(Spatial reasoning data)
########################################
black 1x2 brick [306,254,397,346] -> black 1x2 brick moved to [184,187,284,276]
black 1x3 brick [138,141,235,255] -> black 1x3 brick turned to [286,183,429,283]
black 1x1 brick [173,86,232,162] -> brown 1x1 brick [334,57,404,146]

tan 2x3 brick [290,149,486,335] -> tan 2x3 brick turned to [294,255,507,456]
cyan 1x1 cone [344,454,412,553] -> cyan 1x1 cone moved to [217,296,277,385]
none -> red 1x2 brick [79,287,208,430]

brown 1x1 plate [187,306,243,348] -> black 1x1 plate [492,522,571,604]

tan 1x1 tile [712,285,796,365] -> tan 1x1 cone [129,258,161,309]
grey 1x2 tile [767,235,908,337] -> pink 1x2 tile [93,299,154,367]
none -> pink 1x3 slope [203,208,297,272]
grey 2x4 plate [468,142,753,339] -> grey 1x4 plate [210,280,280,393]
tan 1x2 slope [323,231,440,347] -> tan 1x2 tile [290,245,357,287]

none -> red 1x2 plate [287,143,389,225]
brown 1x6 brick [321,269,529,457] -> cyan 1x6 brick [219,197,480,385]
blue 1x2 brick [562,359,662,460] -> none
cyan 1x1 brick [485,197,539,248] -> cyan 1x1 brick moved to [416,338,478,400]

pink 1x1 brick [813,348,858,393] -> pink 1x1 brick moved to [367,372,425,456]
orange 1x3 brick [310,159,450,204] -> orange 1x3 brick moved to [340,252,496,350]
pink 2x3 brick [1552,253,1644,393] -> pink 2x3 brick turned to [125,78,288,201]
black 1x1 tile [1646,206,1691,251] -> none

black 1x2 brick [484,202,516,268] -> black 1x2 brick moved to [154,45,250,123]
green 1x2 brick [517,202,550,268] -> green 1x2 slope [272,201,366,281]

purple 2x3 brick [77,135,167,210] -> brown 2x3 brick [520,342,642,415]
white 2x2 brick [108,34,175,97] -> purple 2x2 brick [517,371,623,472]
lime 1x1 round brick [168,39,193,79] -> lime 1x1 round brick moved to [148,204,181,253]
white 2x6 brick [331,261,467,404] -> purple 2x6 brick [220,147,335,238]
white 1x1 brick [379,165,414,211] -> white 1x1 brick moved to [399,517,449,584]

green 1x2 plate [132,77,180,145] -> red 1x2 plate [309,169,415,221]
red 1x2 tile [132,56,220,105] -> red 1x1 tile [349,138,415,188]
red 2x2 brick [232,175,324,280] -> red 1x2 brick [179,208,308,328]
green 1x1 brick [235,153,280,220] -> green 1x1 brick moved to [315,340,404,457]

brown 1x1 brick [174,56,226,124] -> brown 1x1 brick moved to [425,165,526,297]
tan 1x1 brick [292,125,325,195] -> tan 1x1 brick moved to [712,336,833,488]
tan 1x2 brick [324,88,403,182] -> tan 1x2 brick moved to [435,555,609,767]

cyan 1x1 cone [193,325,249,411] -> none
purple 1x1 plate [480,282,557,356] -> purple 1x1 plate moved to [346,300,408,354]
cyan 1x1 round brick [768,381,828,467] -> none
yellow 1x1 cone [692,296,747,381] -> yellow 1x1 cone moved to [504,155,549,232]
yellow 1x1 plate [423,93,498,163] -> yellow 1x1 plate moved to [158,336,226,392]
########################################
▶ _WORK INSTRUCTIONS_: In the records above, find each line that mentions the word "tile", and copy it.

▶ _SOLUTION_:
tan 1x1 tile [712,285,796,365] -> tan 1x1 cone [129,258,161,309]
grey 1x2 tile [767,235,908,337] -> pink 1x2 tile [93,299,154,367]
tan 1x2 slope [323,231,440,347] -> tan 1x2 tile [290,245,357,287]
black 1x1 tile [1646,206,1691,251] -> none
red 1x2 tile [132,56,220,105] -> red 1x1 tile [349,138,415,188]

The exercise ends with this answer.